*Work to be completed:*
Check each line of the records for "turquoise"; collect those that have it.
══ Record set ══
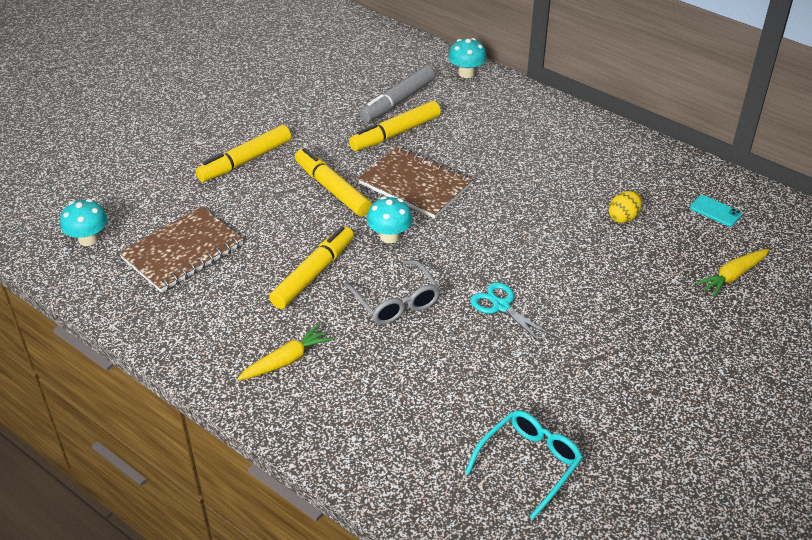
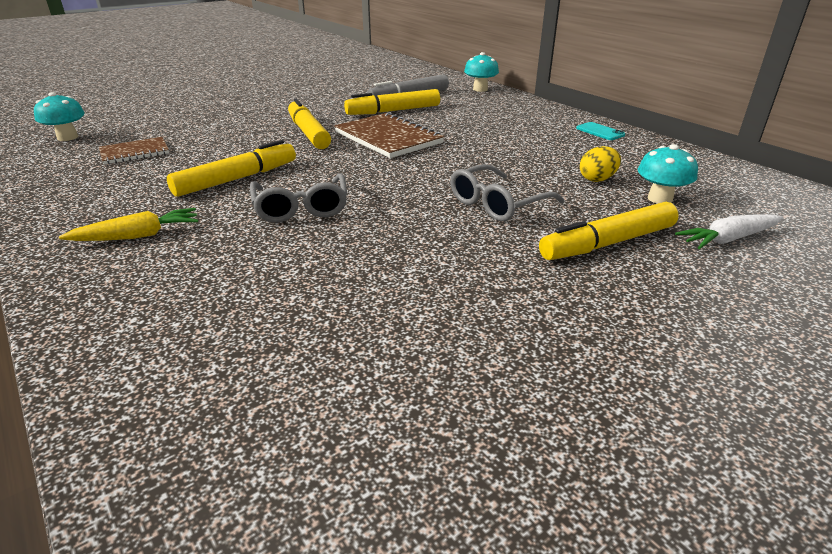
camera: 15 degrees right, 10 degrees down
(182, 251) = (135, 152): brown notebook -> brown notebook, size x0.60
(245, 161) = (249, 112): yellow marker -> yellow marker (608, 243)
(389, 236) = (335, 164): turquoise mushroom -> turquoise mushroom (660, 199)
(501, 306) = (417, 226): turquoise scissors -> none
(529, 464) = (345, 397): turquoise glasses -> none
(553, 266) = (498, 204): none -> grey glasses
(715, 211) = (711, 186): turquoise phone -> turquoise phone (600, 132)
(732, 276) = (728, 239): yellow carrot -> white carrot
═══
*Finished exercise:*
(389, 236) = (335, 164): turquoise mushroom -> turquoise mushroom (660, 199)
(501, 306) = (417, 226): turquoise scissors -> none
(529, 464) = (345, 397): turquoise glasses -> none
(715, 211) = (711, 186): turquoise phone -> turquoise phone (600, 132)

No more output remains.